— What this task involves —
Every record below must be returned word for word, with the pictures left out.
***** Provided data *****
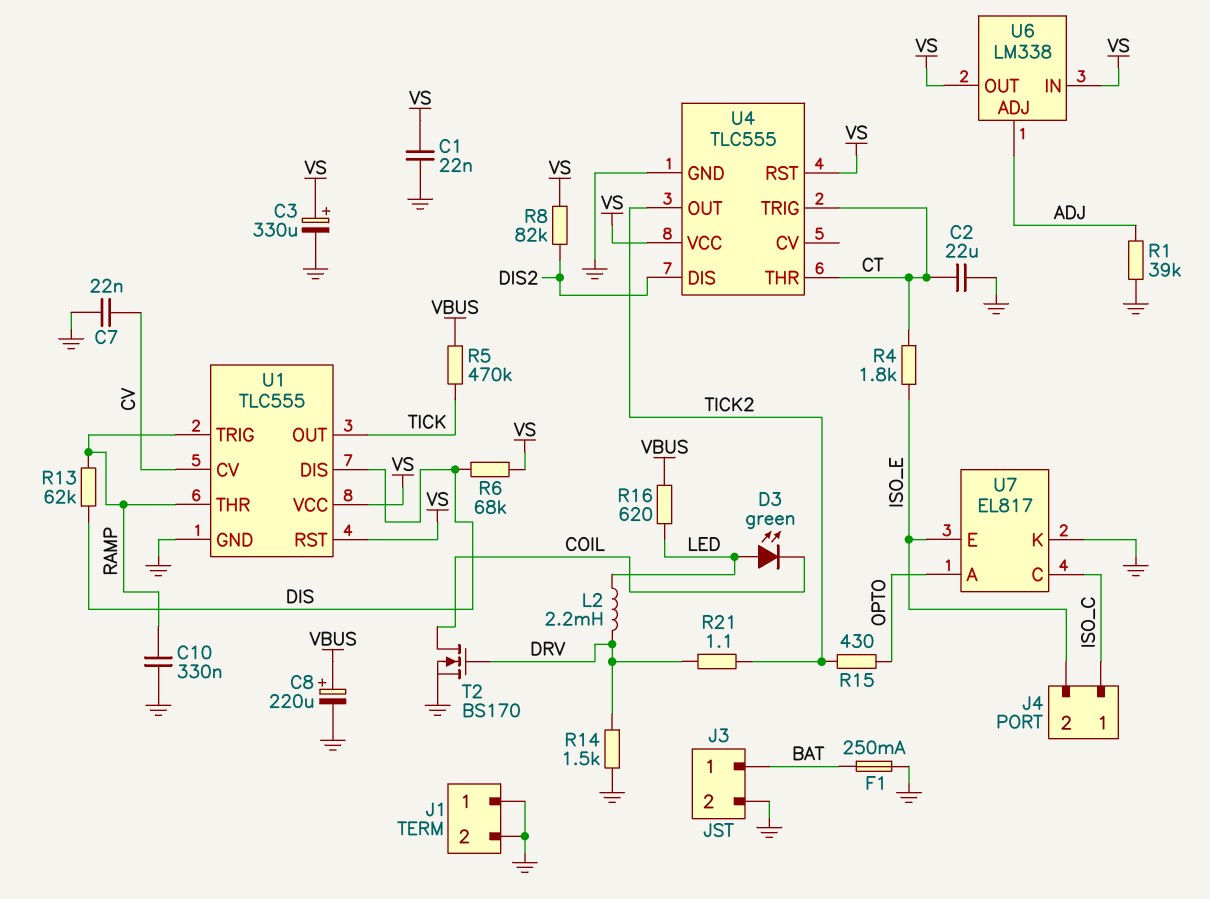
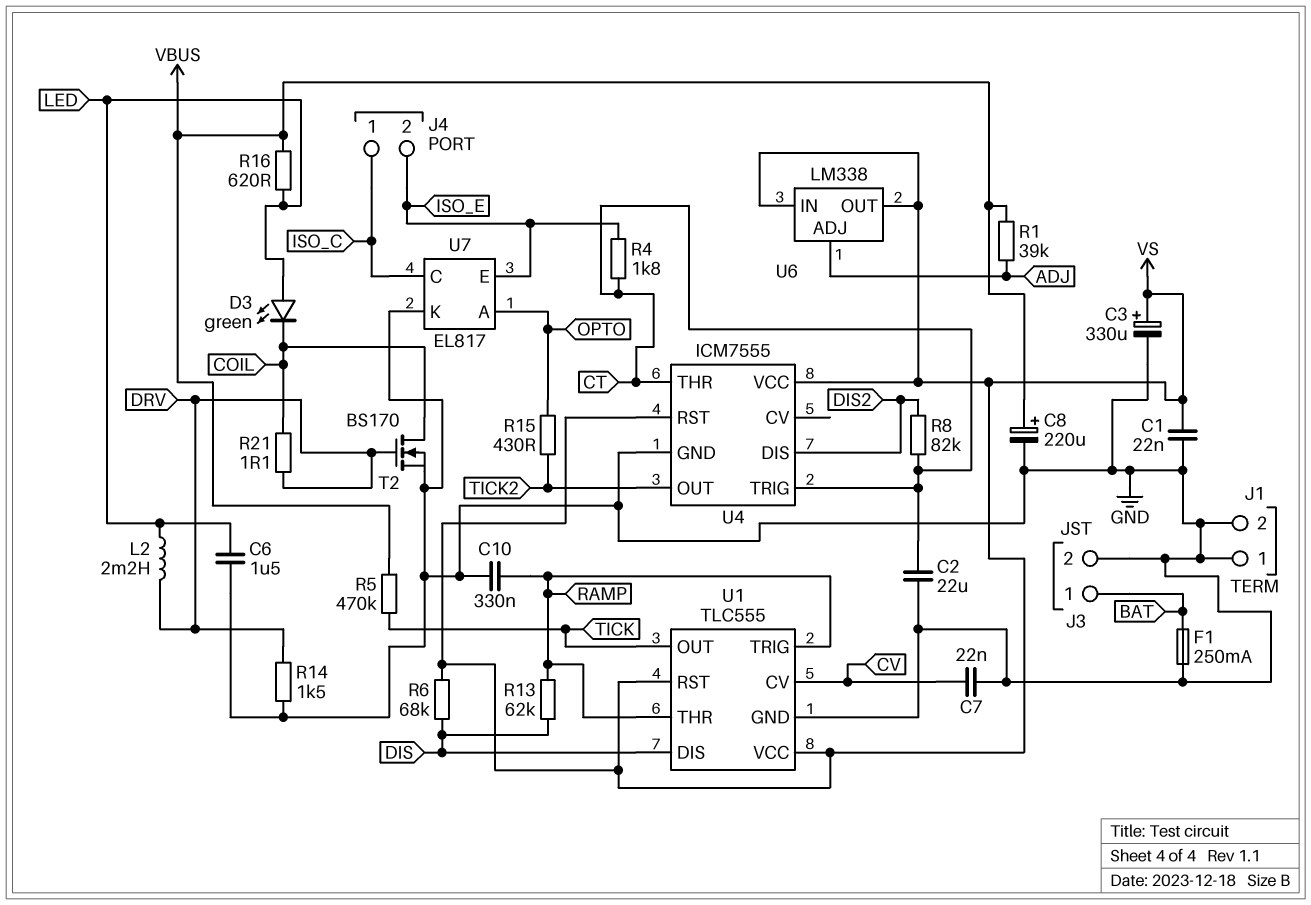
C6: none -> 1.5uF (GND, LED)
R1: 39k (ADJ, GND) -> 39k (ADJ, VBUS)
R8: 82k (DIS2, VS) -> 82k (CT, DIS2)
R21: 1.1 (DRV, TICK2) -> 1.1 (COIL, DRV)
U4: TLC555 -> ICM7555

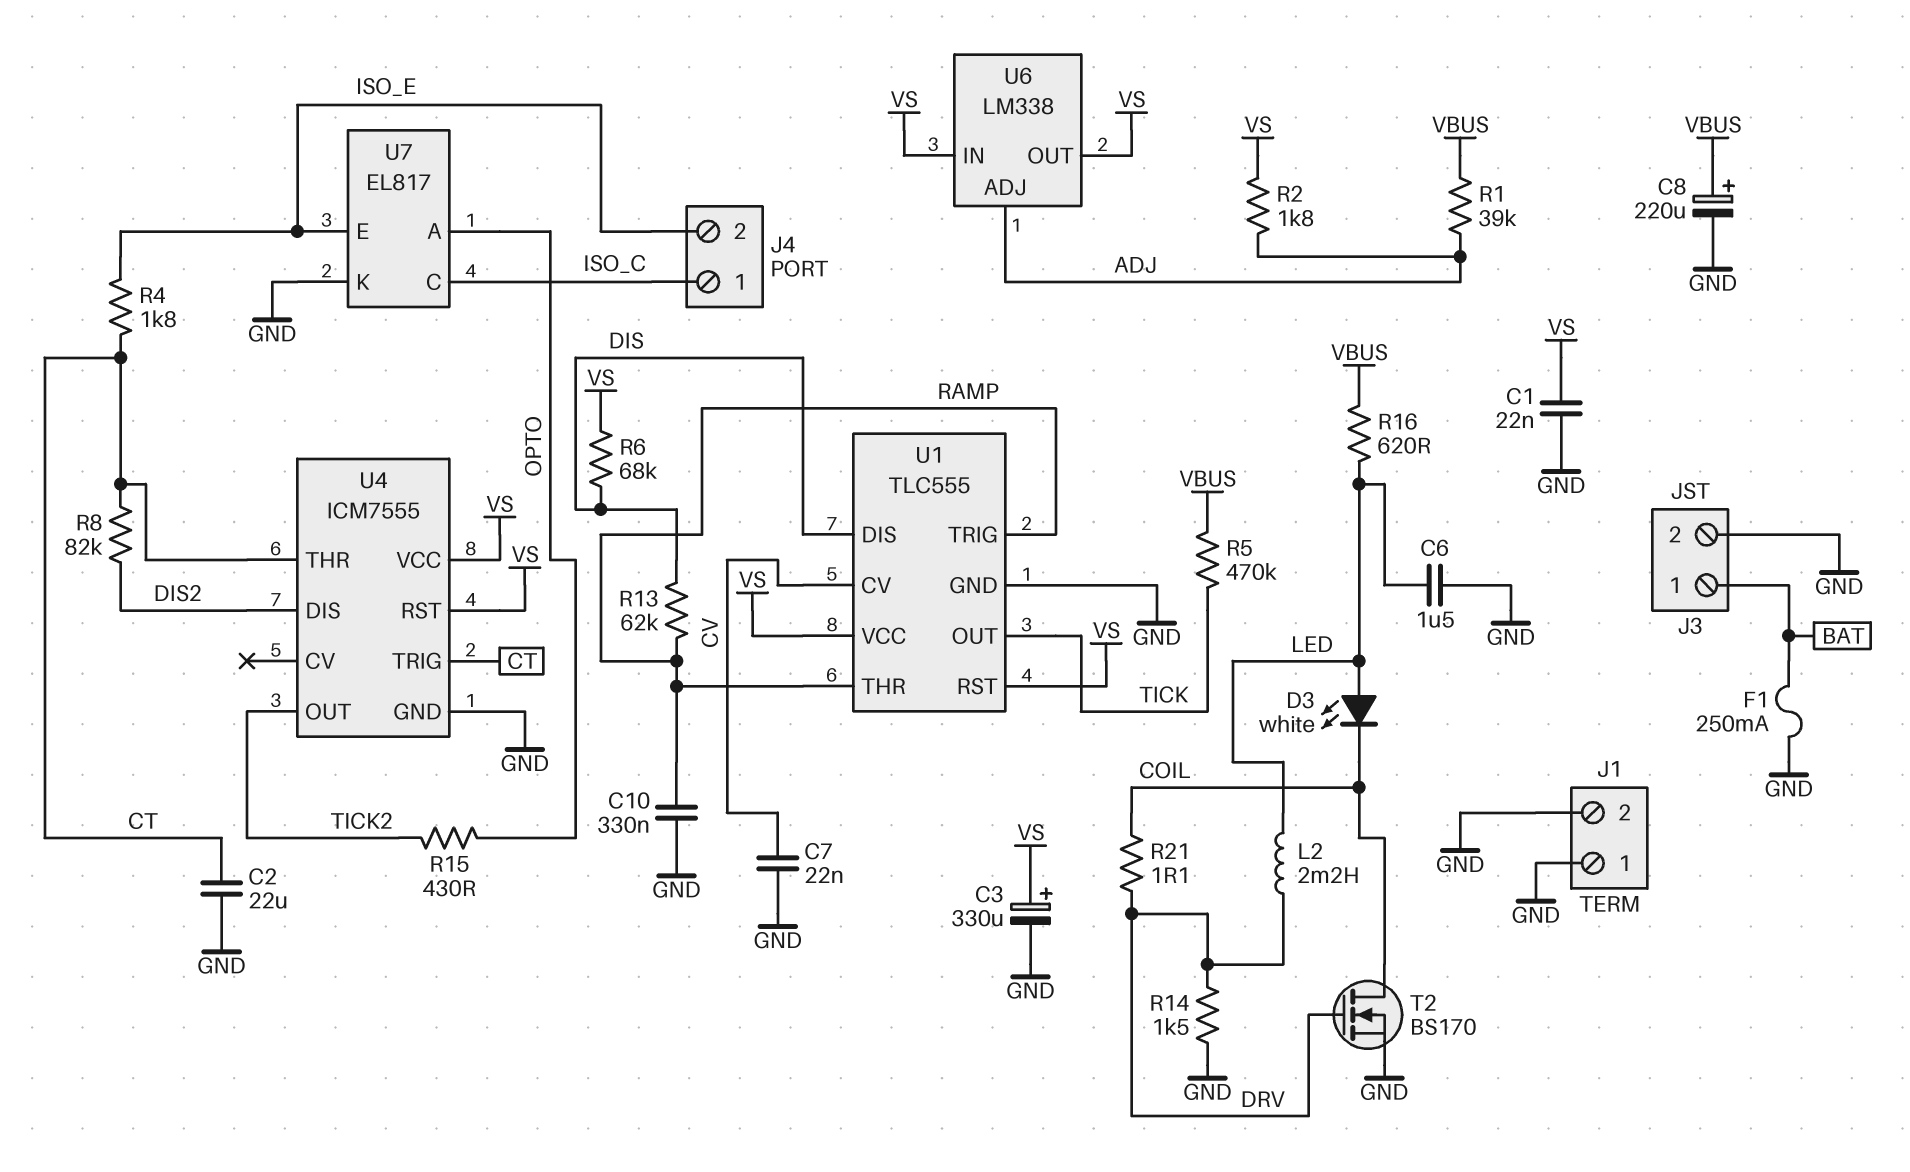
D3: LED green (A LED, K COIL) -> LED white (A LED, K COIL)
R2: none -> 1.8k (ADJ, VS)

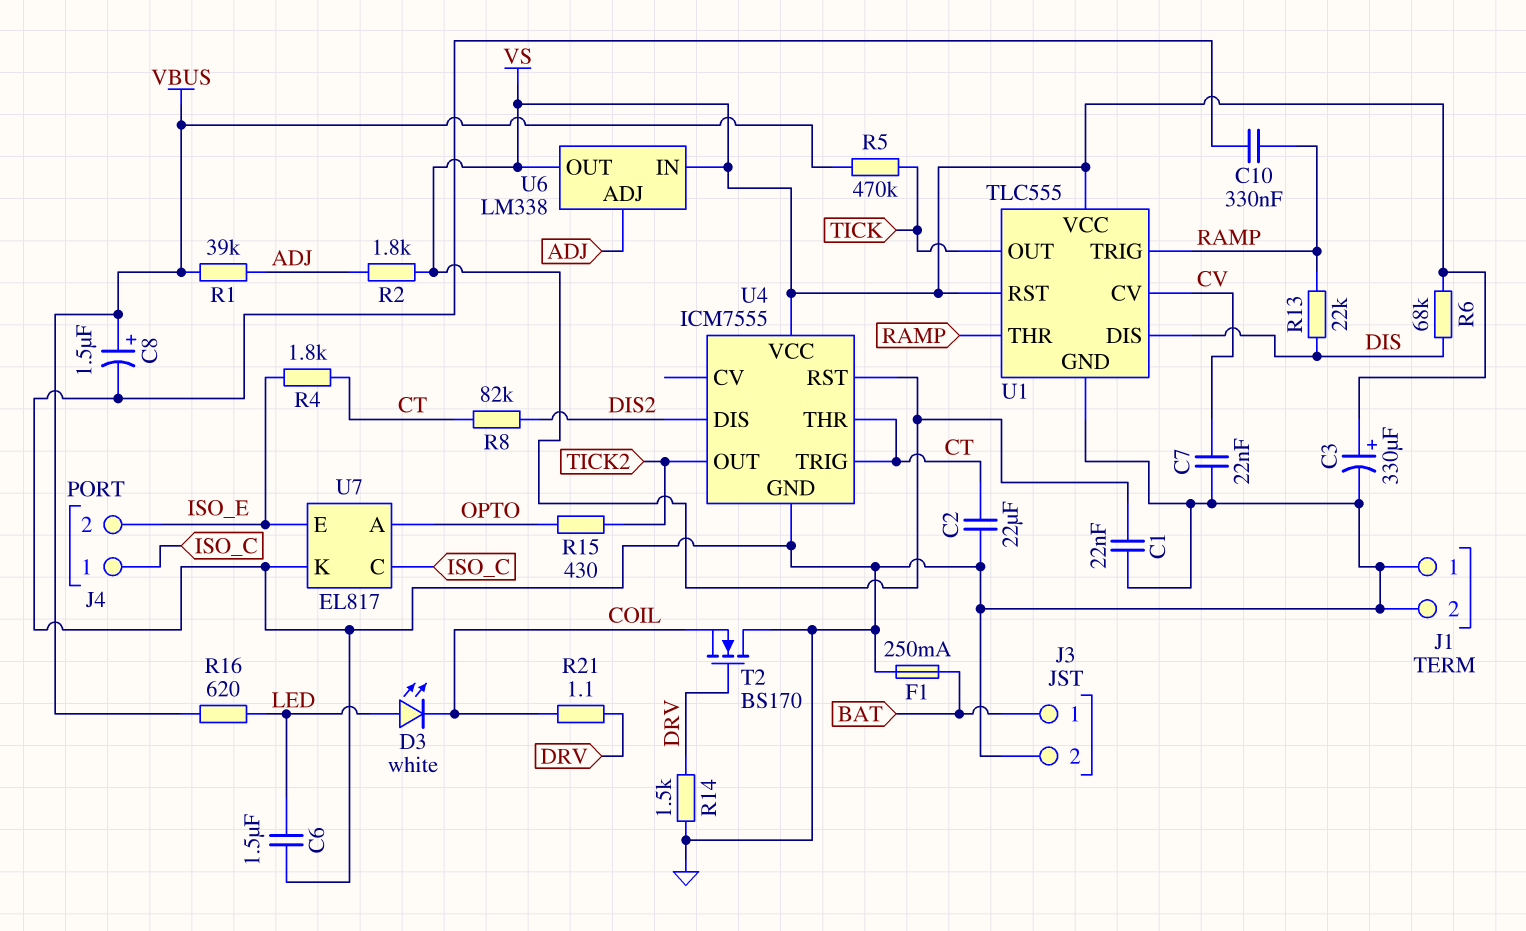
C8: 220uF (plus VBUS, minus GND) -> 1.5uF (plus VBUS, minus GND)
L2: 2.2mH (DRV, LED) -> none
R13: 62k (DIS, RAMP) -> 22k (DIS, RAMP)
T2: NMOS BS170 (G DRV, D COIL, S GND) -> NMOS BS170 (G DRV, D GND, S COIL)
*****
— Solution to this exercise —
C6: none -> 1.5uF (GND, LED)
R1: 39k (ADJ, GND) -> 39k (ADJ, VBUS)
R8: 82k (DIS2, VS) -> 82k (CT, DIS2)
R21: 1.1 (DRV, TICK2) -> 1.1 (COIL, DRV)
U4: TLC555 -> ICM7555

D3: LED green (A LED, K COIL) -> LED white (A LED, K COIL)
R2: none -> 1.8k (ADJ, VS)

C8: 220uF (plus VBUS, minus GND) -> 1.5uF (plus VBUS, minus GND)
L2: 2.2mH (DRV, LED) -> none
R13: 62k (DIS, RAMP) -> 22k (DIS, RAMP)
T2: NMOS BS170 (G DRV, D COIL, S GND) -> NMOS BS170 (G DRV, D GND, S COIL)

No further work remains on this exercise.